What is being asked: Leaving out all pictures, write down exactly the lines from the one containing "pink cylinder: 1 -> 0" through the last line of the material.
====== Given data ======
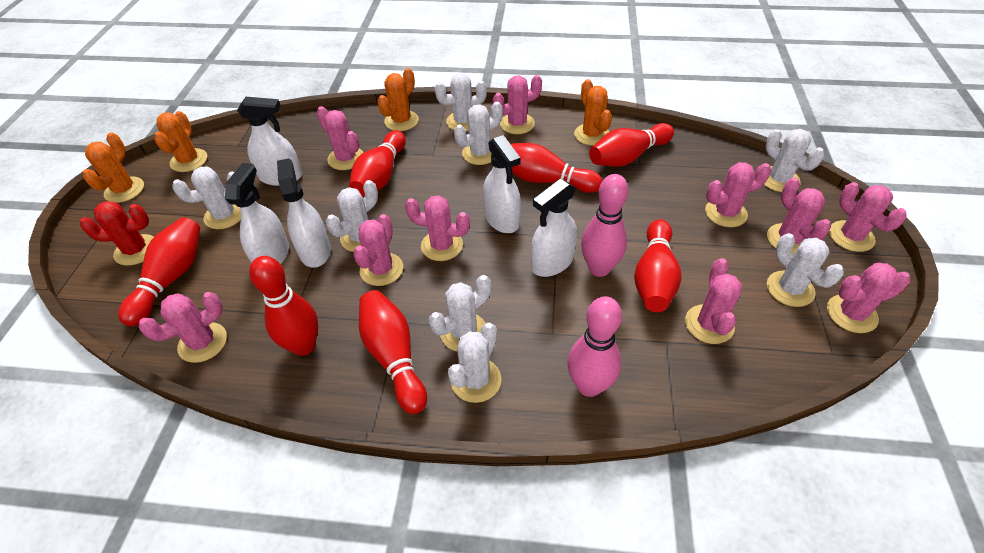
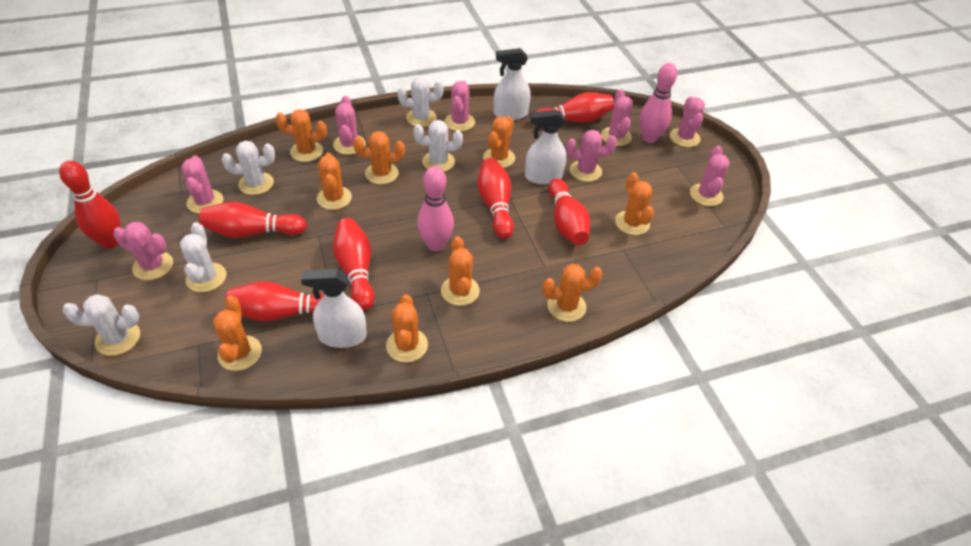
orange cactus: 4 -> 9
pink cactus: 10 -> 8
red cactus: 1 -> 0
white cactus: 8 -> 5
white spray bottle: 5 -> 3

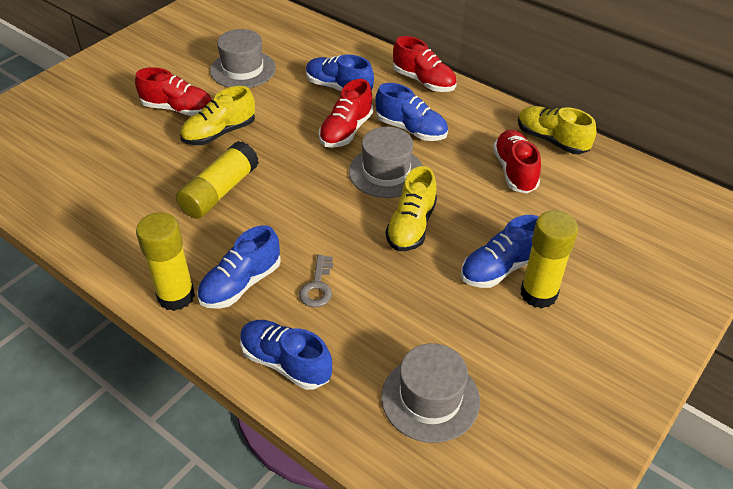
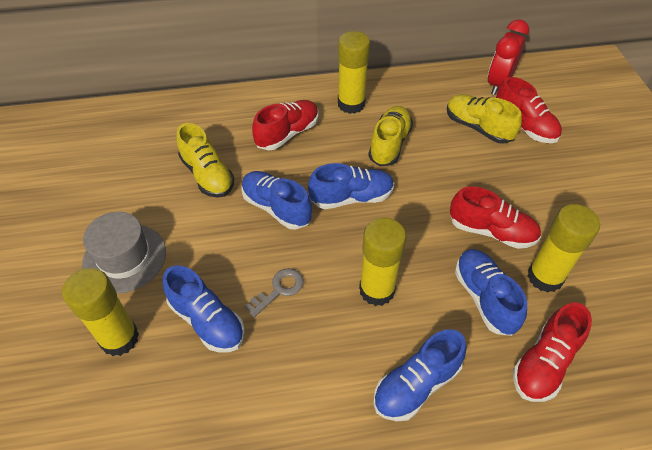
grey hat: 3 -> 1
red clock: 0 -> 1
yellow glue stick: 3 -> 4

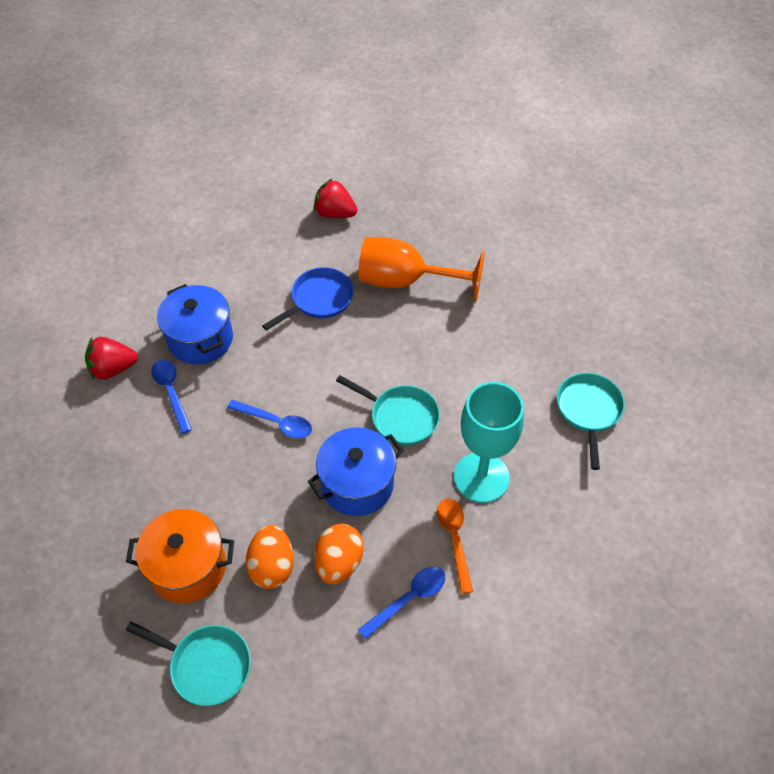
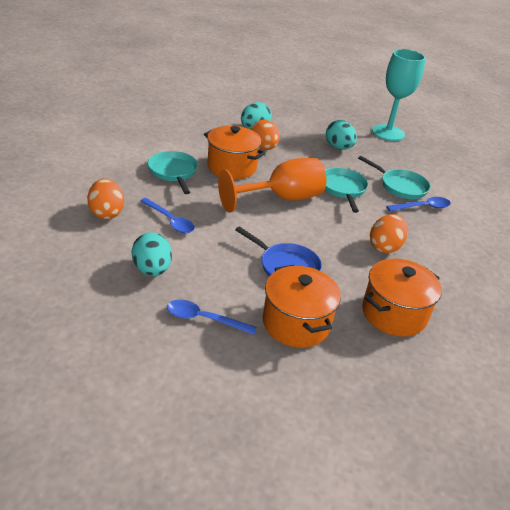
blue pot: 2 -> 0
orange egg: 2 -> 3
orange pot: 1 -> 3
orange spoon: 1 -> 0
red strawberry: 2 -> 0
turquoise egg: 0 -> 3

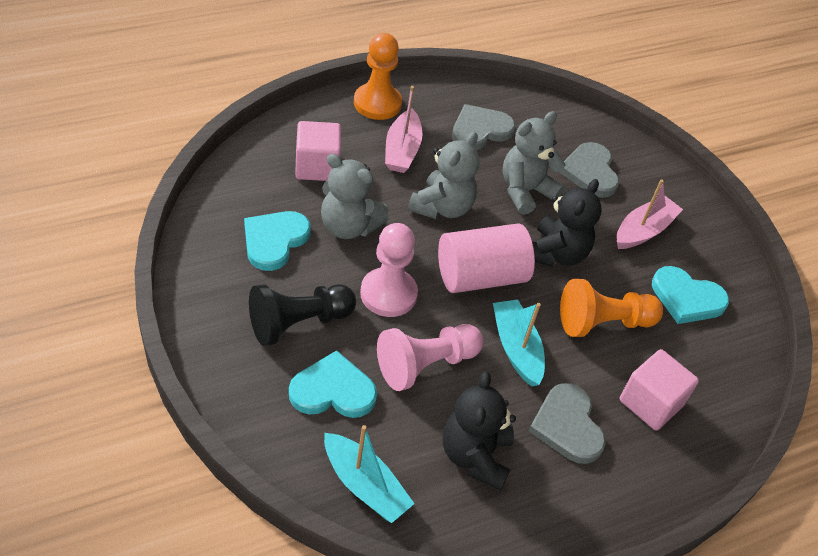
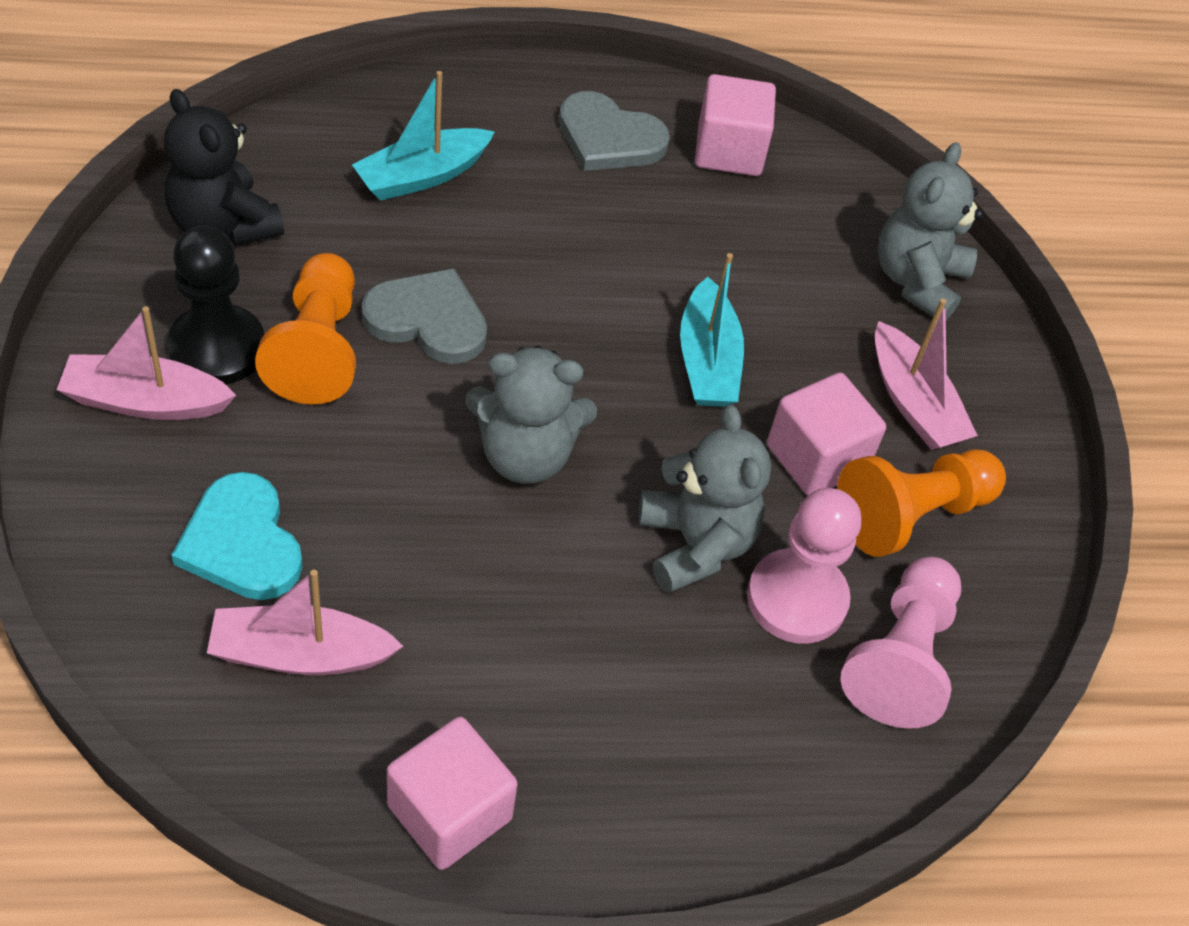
black teddy bear: 2 -> 1
grey heart: 3 -> 2
pink boat: 2 -> 3
pink cube: 2 -> 3
pink cylinder: 1 -> 0
turquoise heart: 3 -> 1

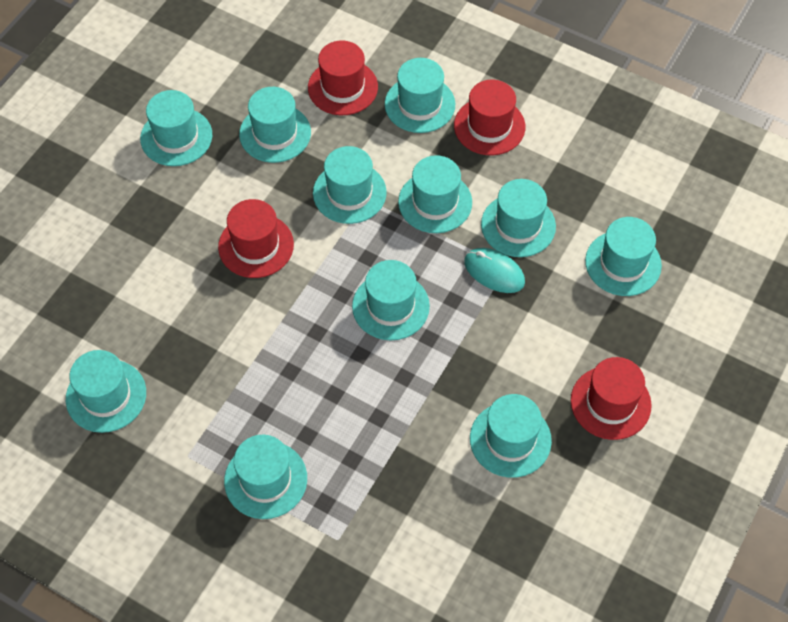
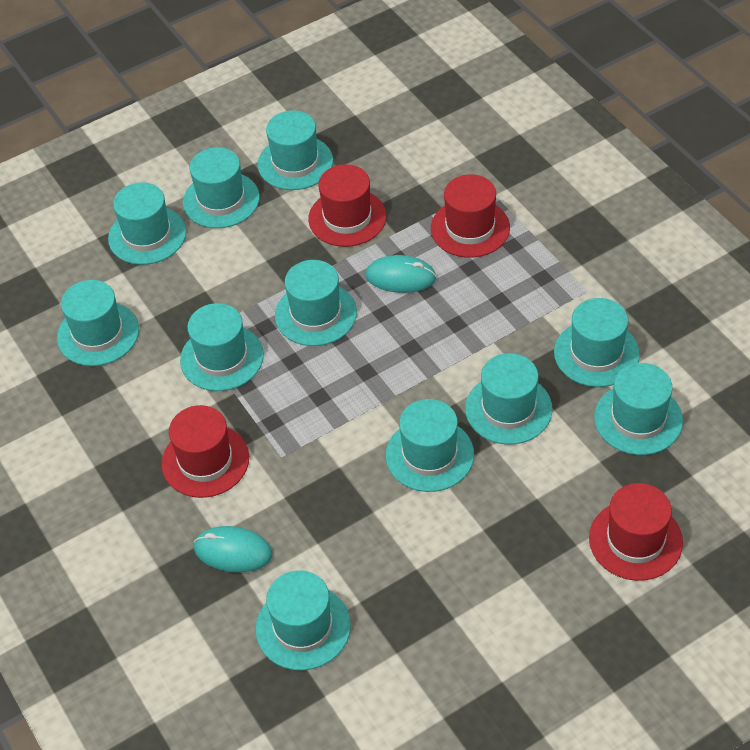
turquoise mouse: 1 -> 2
======
Reply to the task:
pink cylinder: 1 -> 0
turquoise heart: 3 -> 1

turquoise mouse: 1 -> 2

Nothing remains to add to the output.